Data records:
#####

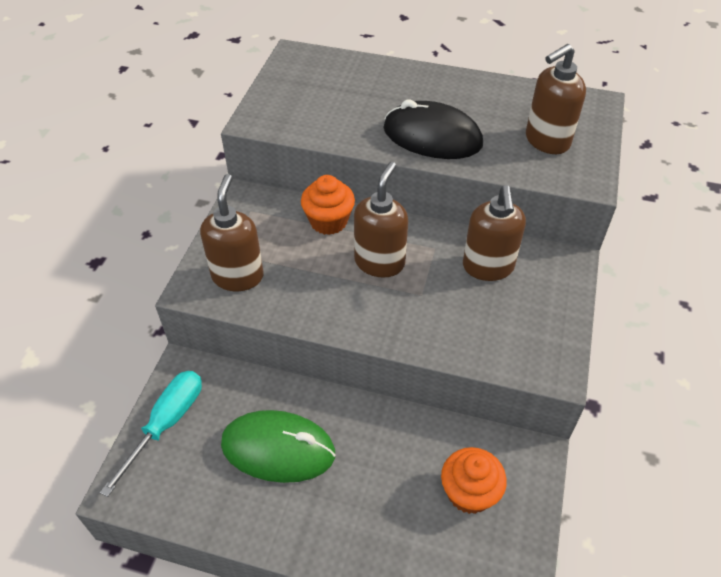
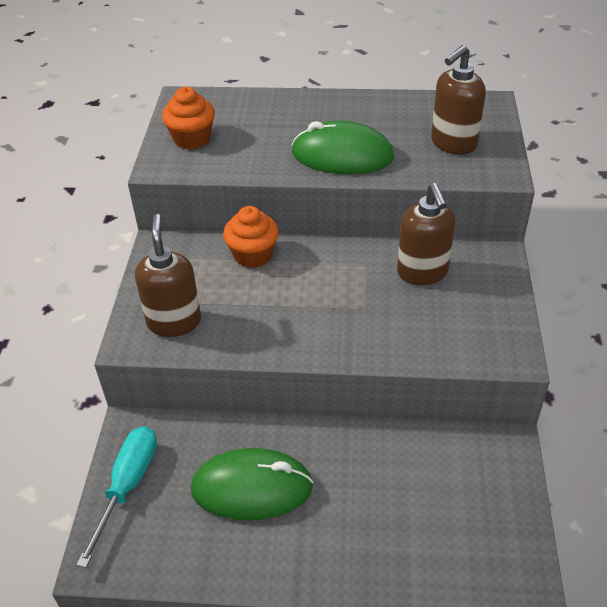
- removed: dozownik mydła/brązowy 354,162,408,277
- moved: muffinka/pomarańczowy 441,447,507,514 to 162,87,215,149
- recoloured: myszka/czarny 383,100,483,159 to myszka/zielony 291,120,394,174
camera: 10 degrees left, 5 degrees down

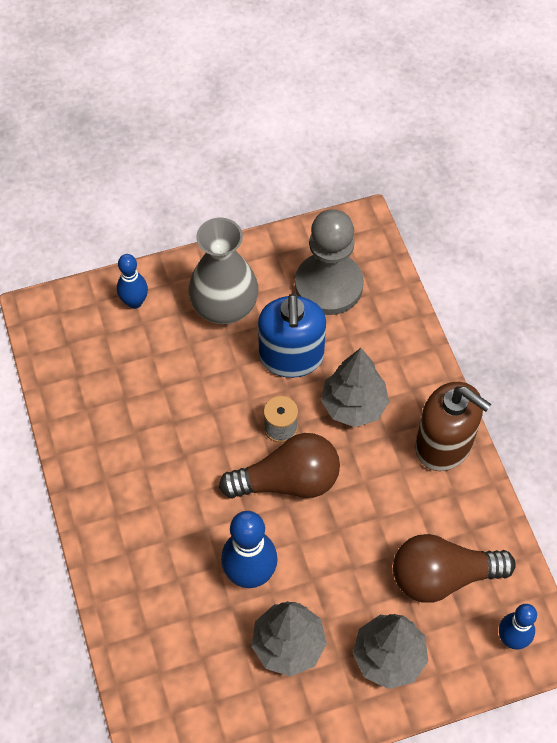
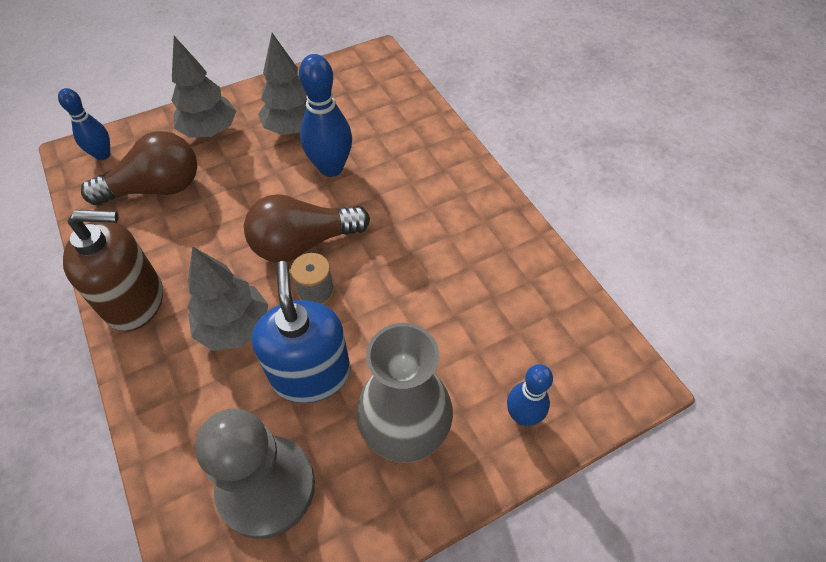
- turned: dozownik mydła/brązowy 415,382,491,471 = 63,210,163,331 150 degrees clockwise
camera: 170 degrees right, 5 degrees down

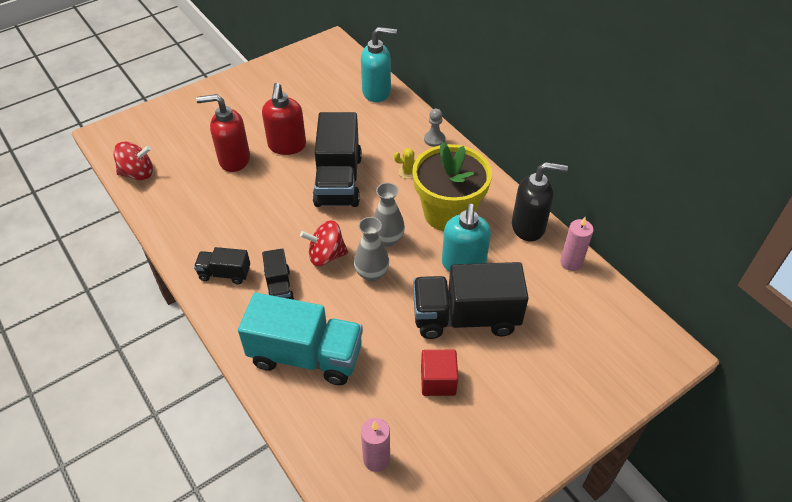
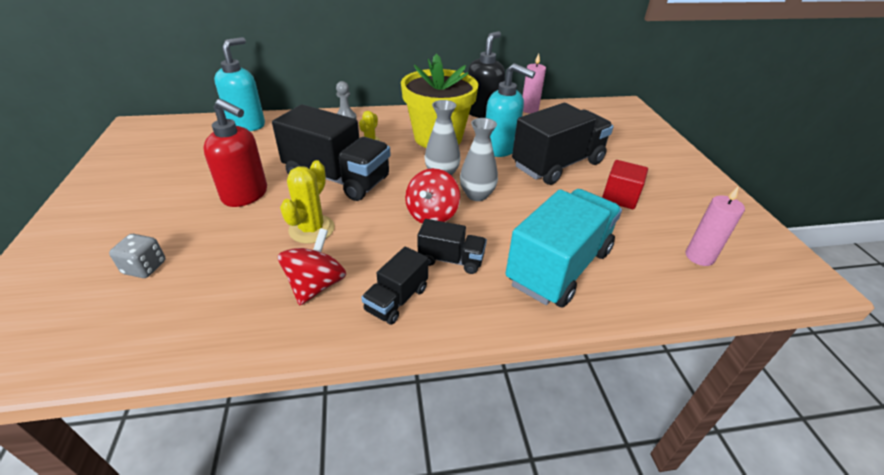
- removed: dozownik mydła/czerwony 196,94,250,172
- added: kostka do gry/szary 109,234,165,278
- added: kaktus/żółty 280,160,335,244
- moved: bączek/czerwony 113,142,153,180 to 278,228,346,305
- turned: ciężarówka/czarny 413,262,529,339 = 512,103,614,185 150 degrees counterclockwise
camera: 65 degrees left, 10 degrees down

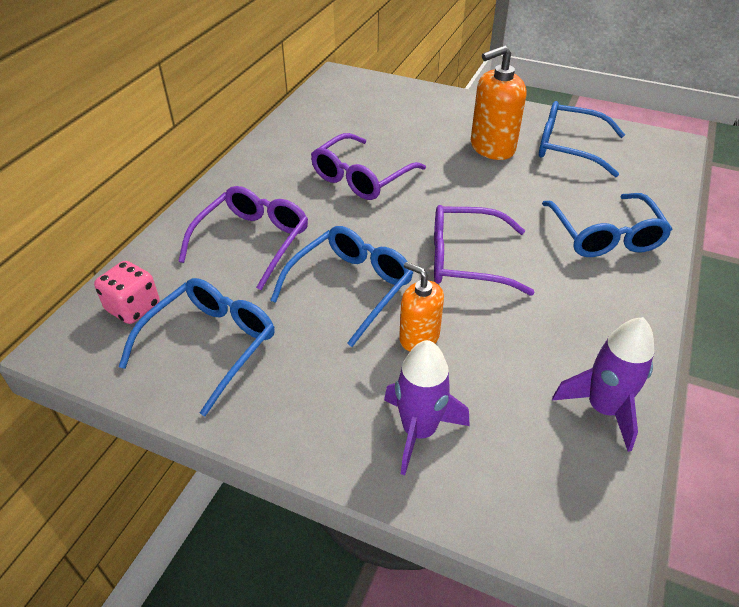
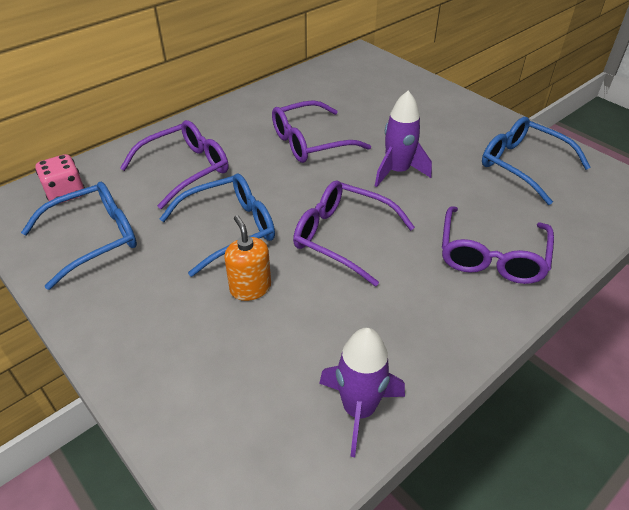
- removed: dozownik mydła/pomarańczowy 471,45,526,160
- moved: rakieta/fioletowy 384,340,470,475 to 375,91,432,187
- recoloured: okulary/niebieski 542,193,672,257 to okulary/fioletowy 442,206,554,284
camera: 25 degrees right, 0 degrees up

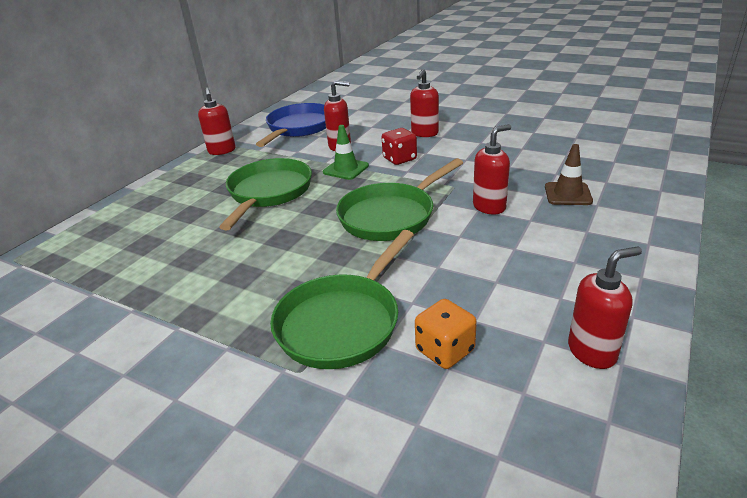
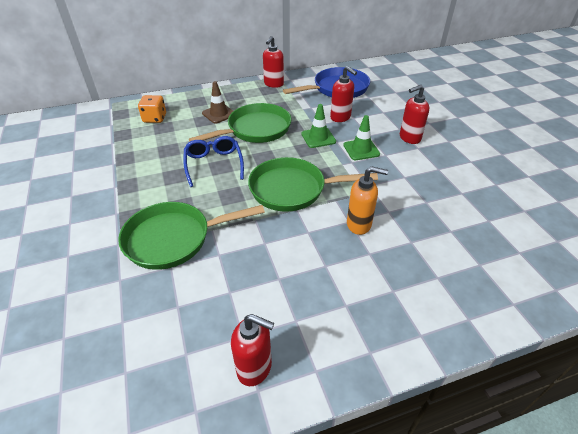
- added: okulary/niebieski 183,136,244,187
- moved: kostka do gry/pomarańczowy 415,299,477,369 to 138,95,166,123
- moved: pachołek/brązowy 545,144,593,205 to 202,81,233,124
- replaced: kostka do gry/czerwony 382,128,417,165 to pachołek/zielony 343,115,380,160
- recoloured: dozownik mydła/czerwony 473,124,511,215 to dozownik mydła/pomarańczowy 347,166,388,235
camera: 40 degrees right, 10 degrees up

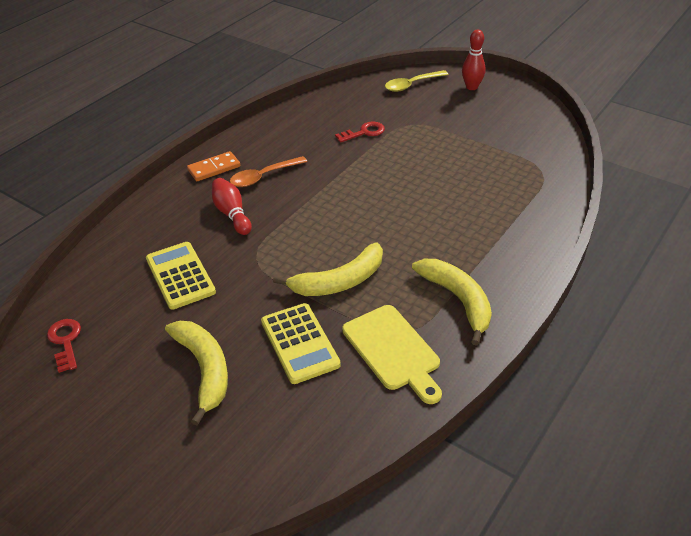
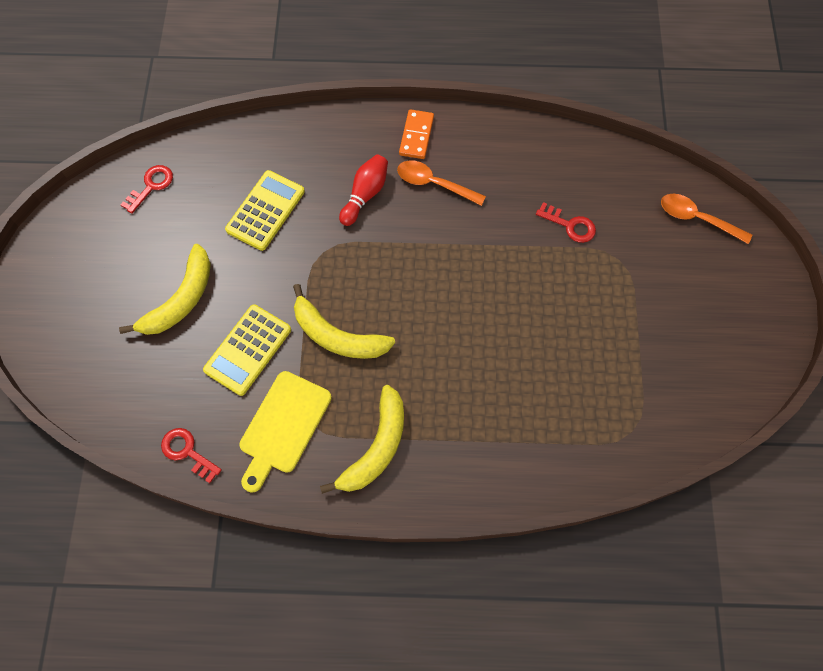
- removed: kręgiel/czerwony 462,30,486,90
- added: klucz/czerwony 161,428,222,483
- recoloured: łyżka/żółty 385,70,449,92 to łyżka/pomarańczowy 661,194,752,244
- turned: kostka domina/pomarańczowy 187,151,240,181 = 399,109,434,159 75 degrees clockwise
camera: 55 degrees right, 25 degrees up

#####

What to do:
Retype the data word for word, please, and keep the images out.

Completed exercise:
- removed: dozownik mydła/brązowy 354,162,408,277
- moved: muffinka/pomarańczowy 441,447,507,514 to 162,87,215,149
- recoloured: myszka/czarny 383,100,483,159 to myszka/zielony 291,120,394,174
camera: 10 degrees left, 5 degrees down

- turned: dozownik mydła/brązowy 415,382,491,471 = 63,210,163,331 150 degrees clockwise
camera: 170 degrees right, 5 degrees down

- removed: dozownik mydła/czerwony 196,94,250,172
- added: kostka do gry/szary 109,234,165,278
- added: kaktus/żółty 280,160,335,244
- moved: bączek/czerwony 113,142,153,180 to 278,228,346,305
- turned: ciężarówka/czarny 413,262,529,339 = 512,103,614,185 150 degrees counterclockwise
camera: 65 degrees left, 10 degrees down

- removed: dozownik mydła/pomarańczowy 471,45,526,160
- moved: rakieta/fioletowy 384,340,470,475 to 375,91,432,187
- recoloured: okulary/niebieski 542,193,672,257 to okulary/fioletowy 442,206,554,284
camera: 25 degrees right, 0 degrees up

- added: okulary/niebieski 183,136,244,187
- moved: kostka do gry/pomarańczowy 415,299,477,369 to 138,95,166,123
- moved: pachołek/brązowy 545,144,593,205 to 202,81,233,124
- replaced: kostka do gry/czerwony 382,128,417,165 to pachołek/zielony 343,115,380,160
- recoloured: dozownik mydła/czerwony 473,124,511,215 to dozownik mydła/pomarańczowy 347,166,388,235
camera: 40 degrees right, 10 degrees up

- removed: kręgiel/czerwony 462,30,486,90
- added: klucz/czerwony 161,428,222,483
- recoloured: łyżka/żółty 385,70,449,92 to łyżka/pomarańczowy 661,194,752,244
- turned: kostka domina/pomarańczowy 187,151,240,181 = 399,109,434,159 75 degrees clockwise
camera: 55 degrees right, 25 degrees up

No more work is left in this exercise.